→ TASK OBJECTIVE:
Please copy all of the data that follows exactly, leaving any pictures out.

RECORDS SHOWN Start Marker

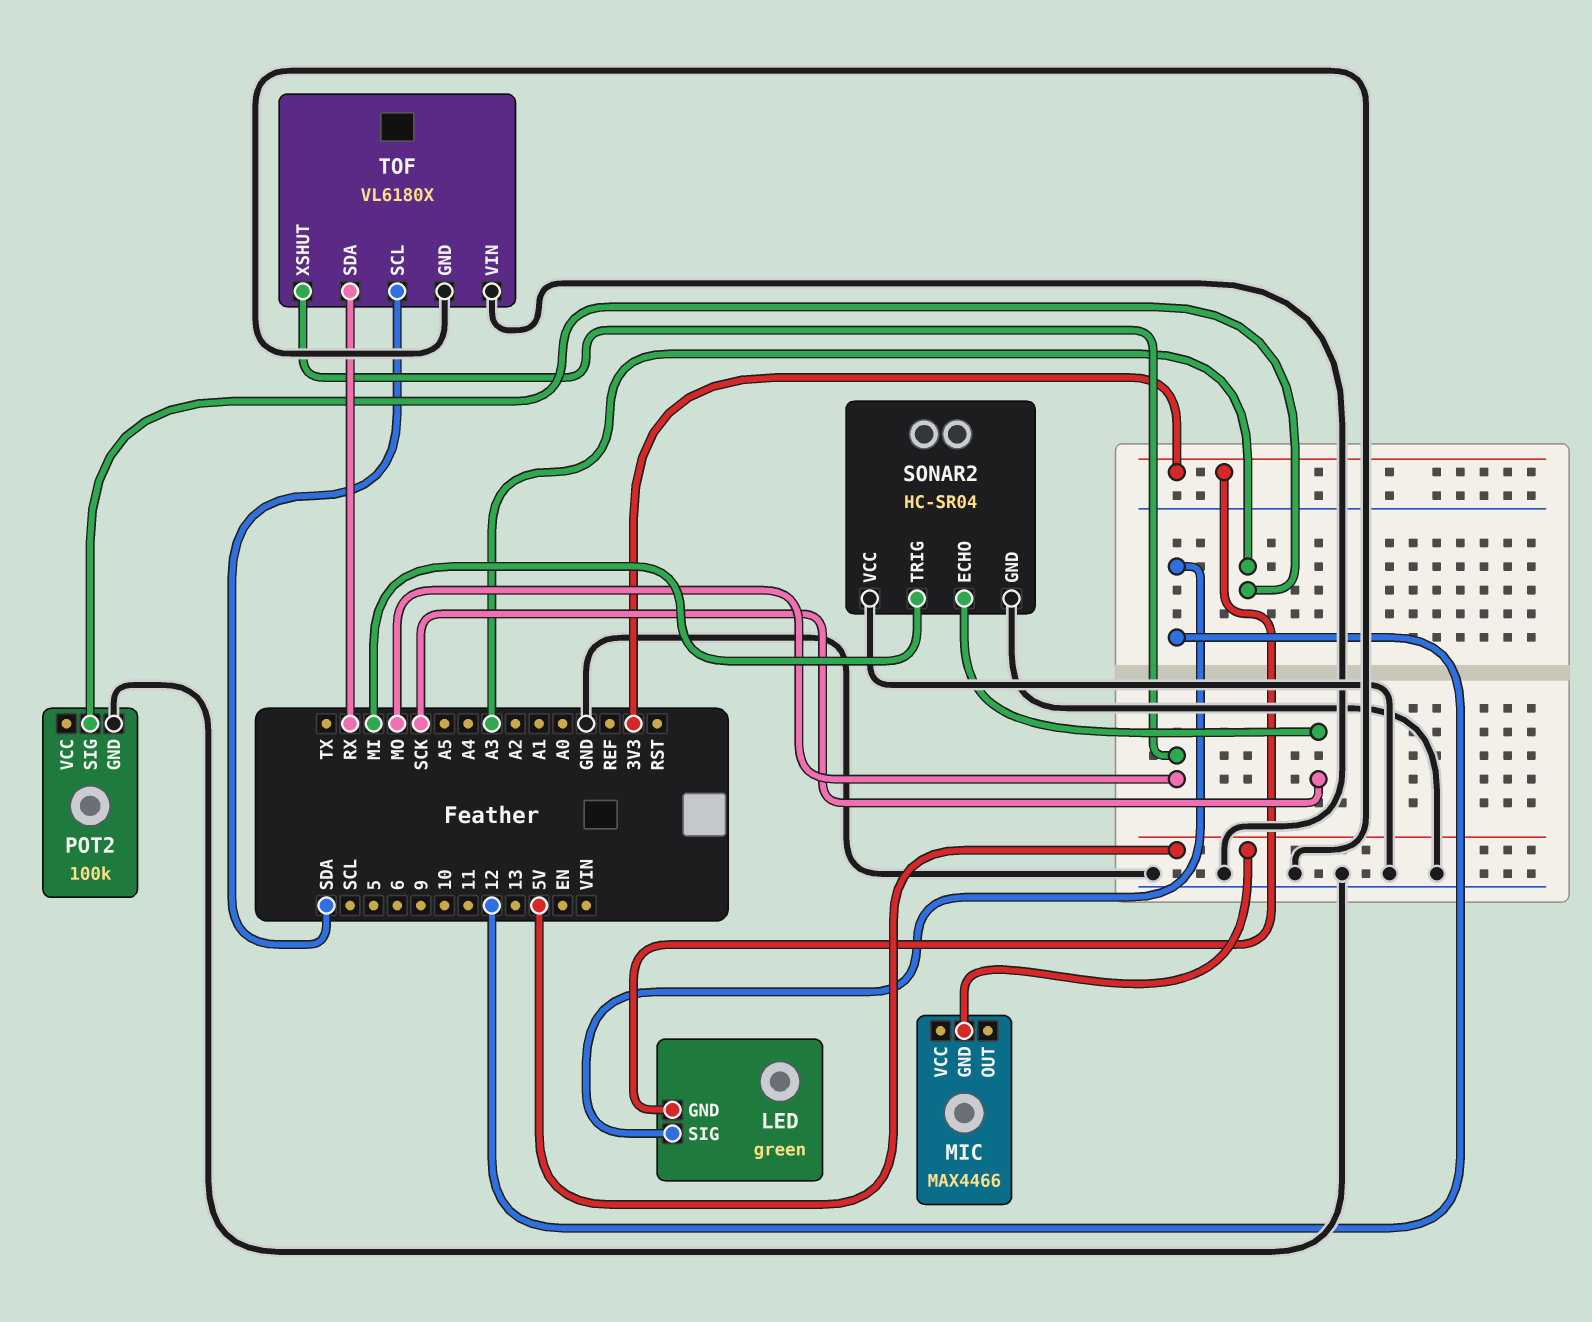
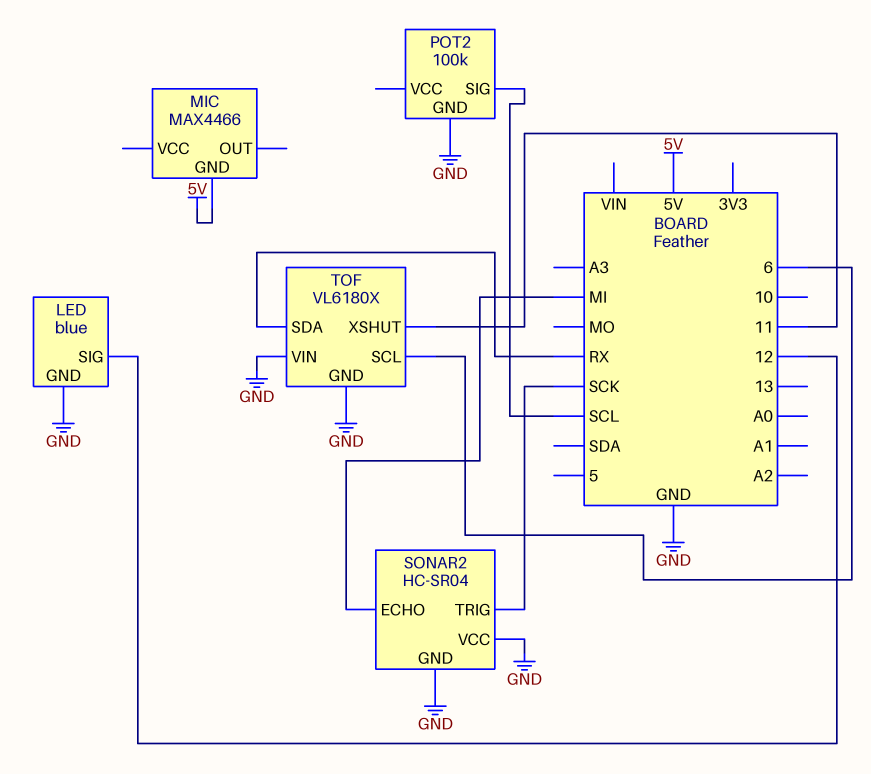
LED: green -> blue
LED pin GND: 3V3 -> GND
POT2 pin SIG: A3 -> SCL
SONAR2 pin ECHO: SCK -> MI
SONAR2 pin TRIG: MI -> SCK
TOF pin SCL: SDA -> 6
TOF pin XSHUT: MO -> 11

RECORDS SHOWN End Marker

→ ANSWER SECTION:
LED: green -> blue
LED pin GND: 3V3 -> GND
POT2 pin SIG: A3 -> SCL
SONAR2 pin ECHO: SCK -> MI
SONAR2 pin TRIG: MI -> SCK
TOF pin SCL: SDA -> 6
TOF pin XSHUT: MO -> 11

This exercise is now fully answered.